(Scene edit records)
———
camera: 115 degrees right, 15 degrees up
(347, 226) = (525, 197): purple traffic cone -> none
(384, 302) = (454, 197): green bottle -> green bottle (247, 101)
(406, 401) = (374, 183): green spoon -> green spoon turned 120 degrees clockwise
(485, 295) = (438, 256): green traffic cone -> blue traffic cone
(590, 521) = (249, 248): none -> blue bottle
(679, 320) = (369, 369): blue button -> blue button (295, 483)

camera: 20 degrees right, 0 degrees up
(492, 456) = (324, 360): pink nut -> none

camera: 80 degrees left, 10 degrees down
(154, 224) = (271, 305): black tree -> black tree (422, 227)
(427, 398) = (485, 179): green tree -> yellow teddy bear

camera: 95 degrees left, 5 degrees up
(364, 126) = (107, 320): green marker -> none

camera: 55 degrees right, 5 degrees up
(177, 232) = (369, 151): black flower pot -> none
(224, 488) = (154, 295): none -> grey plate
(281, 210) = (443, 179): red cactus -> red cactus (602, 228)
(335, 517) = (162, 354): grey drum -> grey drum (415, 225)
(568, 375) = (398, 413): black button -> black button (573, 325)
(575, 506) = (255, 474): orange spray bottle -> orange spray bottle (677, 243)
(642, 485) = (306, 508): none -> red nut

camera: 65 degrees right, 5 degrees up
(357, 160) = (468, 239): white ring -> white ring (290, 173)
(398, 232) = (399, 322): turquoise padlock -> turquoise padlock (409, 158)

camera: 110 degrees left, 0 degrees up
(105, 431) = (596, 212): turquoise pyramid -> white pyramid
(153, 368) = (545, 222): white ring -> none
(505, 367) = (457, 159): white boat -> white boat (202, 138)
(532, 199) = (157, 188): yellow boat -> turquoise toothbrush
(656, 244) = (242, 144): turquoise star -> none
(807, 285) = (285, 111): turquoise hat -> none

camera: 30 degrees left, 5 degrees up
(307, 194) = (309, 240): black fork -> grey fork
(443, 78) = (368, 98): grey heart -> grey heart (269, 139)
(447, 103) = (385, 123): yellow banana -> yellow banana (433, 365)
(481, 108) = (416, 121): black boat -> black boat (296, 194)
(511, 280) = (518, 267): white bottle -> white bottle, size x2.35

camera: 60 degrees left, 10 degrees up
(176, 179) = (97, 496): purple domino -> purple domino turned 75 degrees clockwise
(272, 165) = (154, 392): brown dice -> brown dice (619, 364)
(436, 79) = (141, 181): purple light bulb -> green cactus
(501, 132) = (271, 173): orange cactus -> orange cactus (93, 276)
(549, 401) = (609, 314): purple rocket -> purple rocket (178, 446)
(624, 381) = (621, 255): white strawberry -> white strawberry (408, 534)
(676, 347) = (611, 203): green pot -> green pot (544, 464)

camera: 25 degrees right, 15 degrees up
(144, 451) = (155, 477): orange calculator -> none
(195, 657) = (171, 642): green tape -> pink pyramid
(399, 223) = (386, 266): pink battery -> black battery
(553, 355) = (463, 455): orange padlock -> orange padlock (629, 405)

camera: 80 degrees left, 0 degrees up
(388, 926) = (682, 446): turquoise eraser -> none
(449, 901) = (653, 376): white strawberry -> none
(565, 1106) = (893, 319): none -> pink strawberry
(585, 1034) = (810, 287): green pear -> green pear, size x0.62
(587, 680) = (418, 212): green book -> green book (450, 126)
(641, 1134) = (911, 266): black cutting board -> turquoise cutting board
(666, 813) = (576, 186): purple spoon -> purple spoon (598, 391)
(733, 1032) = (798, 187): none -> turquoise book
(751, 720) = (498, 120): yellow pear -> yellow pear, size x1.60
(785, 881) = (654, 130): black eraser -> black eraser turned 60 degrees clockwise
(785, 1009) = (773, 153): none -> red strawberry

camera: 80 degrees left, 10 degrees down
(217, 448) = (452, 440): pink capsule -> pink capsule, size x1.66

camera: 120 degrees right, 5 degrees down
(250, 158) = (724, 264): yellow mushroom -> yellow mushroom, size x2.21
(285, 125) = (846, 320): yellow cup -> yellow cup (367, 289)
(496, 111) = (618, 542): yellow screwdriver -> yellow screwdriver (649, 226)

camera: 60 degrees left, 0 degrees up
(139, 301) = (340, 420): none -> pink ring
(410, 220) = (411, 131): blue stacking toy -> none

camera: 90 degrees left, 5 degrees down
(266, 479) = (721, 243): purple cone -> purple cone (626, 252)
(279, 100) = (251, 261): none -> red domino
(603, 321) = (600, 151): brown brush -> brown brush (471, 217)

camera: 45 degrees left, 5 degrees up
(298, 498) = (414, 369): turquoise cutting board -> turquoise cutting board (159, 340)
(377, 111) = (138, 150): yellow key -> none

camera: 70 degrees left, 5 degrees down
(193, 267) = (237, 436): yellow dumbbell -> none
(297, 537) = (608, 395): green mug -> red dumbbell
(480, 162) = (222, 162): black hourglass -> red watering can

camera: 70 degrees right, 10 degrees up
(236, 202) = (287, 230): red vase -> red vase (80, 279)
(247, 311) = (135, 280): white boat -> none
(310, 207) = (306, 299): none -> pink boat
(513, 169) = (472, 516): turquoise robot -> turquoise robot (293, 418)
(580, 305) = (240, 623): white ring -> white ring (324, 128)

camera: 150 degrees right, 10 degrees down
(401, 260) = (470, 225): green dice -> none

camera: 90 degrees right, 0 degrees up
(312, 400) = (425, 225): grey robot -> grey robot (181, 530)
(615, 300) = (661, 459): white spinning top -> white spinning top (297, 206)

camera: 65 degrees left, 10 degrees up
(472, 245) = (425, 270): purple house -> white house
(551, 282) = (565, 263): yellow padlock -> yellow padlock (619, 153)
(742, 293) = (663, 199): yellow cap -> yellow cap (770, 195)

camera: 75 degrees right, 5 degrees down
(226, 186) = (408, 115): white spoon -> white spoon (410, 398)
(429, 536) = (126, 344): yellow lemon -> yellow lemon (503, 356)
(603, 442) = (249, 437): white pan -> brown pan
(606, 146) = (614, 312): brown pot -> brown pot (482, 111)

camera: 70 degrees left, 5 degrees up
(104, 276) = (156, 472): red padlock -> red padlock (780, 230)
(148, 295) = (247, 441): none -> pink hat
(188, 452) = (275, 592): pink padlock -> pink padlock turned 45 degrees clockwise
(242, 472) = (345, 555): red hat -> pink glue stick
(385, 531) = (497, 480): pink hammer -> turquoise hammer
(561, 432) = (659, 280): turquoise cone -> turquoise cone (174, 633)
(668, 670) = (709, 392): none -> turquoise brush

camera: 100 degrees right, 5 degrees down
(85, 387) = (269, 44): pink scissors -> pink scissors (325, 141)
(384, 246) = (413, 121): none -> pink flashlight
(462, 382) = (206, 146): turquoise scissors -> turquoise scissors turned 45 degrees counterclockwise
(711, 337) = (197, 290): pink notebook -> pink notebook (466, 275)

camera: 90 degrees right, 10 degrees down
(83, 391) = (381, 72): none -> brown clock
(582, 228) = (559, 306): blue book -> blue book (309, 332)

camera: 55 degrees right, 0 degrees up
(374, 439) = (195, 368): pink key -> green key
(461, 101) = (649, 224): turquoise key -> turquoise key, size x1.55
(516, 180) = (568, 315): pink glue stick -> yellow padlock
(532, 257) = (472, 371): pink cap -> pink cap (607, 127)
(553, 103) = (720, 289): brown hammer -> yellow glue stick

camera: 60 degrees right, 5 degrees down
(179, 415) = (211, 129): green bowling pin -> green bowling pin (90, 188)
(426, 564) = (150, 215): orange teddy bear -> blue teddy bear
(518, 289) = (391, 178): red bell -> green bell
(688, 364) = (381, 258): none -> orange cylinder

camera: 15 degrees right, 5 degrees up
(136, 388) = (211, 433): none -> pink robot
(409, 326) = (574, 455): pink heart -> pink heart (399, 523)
———
* [Exercise instructions] Copy every line from the entries that contains the word "dice".

* [Exercise output]
(272, 165) = (154, 392): brown dice -> brown dice (619, 364)
(401, 260) = (470, 225): green dice -> none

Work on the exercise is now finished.